* **What is needed**
I would like you to transcribe all of the data exactly.

* **Available data**
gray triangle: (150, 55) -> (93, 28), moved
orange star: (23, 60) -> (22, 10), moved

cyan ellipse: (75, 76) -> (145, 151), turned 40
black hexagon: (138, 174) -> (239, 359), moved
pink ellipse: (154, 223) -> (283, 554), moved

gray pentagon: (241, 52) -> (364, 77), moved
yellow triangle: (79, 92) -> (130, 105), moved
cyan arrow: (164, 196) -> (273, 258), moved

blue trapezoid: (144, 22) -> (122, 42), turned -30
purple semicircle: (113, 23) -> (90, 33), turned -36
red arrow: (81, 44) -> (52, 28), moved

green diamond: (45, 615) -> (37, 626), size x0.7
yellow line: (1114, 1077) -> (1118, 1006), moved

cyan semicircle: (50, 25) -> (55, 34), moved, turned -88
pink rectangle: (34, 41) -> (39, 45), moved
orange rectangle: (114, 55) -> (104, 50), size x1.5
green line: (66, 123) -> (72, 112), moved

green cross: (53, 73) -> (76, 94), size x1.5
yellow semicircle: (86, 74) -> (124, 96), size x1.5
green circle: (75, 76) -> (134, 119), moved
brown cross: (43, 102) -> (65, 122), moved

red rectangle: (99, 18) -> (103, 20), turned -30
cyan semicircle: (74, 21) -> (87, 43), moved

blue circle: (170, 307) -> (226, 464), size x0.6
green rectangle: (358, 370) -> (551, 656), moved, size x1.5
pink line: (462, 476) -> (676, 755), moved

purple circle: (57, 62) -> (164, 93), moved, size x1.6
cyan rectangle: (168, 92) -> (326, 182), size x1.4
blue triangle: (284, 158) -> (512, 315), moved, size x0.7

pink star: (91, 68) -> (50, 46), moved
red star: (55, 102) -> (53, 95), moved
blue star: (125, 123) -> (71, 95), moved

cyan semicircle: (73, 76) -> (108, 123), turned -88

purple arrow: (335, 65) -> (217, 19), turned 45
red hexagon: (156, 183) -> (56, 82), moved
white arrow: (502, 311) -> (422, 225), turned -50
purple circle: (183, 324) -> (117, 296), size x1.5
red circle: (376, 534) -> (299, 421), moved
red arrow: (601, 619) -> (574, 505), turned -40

* **Task result**
gray triangle: (150, 55) -> (93, 28), moved
orange star: (23, 60) -> (22, 10), moved

cyan ellipse: (75, 76) -> (145, 151), turned 40
black hexagon: (138, 174) -> (239, 359), moved
pink ellipse: (154, 223) -> (283, 554), moved

gray pentagon: (241, 52) -> (364, 77), moved
yellow triangle: (79, 92) -> (130, 105), moved
cyan arrow: (164, 196) -> (273, 258), moved

blue trapezoid: (144, 22) -> (122, 42), turned -30
purple semicircle: (113, 23) -> (90, 33), turned -36
red arrow: (81, 44) -> (52, 28), moved

green diamond: (45, 615) -> (37, 626), size x0.7
yellow line: (1114, 1077) -> (1118, 1006), moved

cyan semicircle: (50, 25) -> (55, 34), moved, turned -88
pink rectangle: (34, 41) -> (39, 45), moved
orange rectangle: (114, 55) -> (104, 50), size x1.5
green line: (66, 123) -> (72, 112), moved

green cross: (53, 73) -> (76, 94), size x1.5
yellow semicircle: (86, 74) -> (124, 96), size x1.5
green circle: (75, 76) -> (134, 119), moved
brown cross: (43, 102) -> (65, 122), moved

red rectangle: (99, 18) -> (103, 20), turned -30
cyan semicircle: (74, 21) -> (87, 43), moved

blue circle: (170, 307) -> (226, 464), size x0.6
green rectangle: (358, 370) -> (551, 656), moved, size x1.5
pink line: (462, 476) -> (676, 755), moved

purple circle: (57, 62) -> (164, 93), moved, size x1.6
cyan rectangle: (168, 92) -> (326, 182), size x1.4
blue triangle: (284, 158) -> (512, 315), moved, size x0.7

pink star: (91, 68) -> (50, 46), moved
red star: (55, 102) -> (53, 95), moved
blue star: (125, 123) -> (71, 95), moved

cyan semicircle: (73, 76) -> (108, 123), turned -88

purple arrow: (335, 65) -> (217, 19), turned 45
red hexagon: (156, 183) -> (56, 82), moved
white arrow: (502, 311) -> (422, 225), turned -50
purple circle: (183, 324) -> (117, 296), size x1.5
red circle: (376, 534) -> (299, 421), moved
red arrow: (601, 619) -> (574, 505), turned -40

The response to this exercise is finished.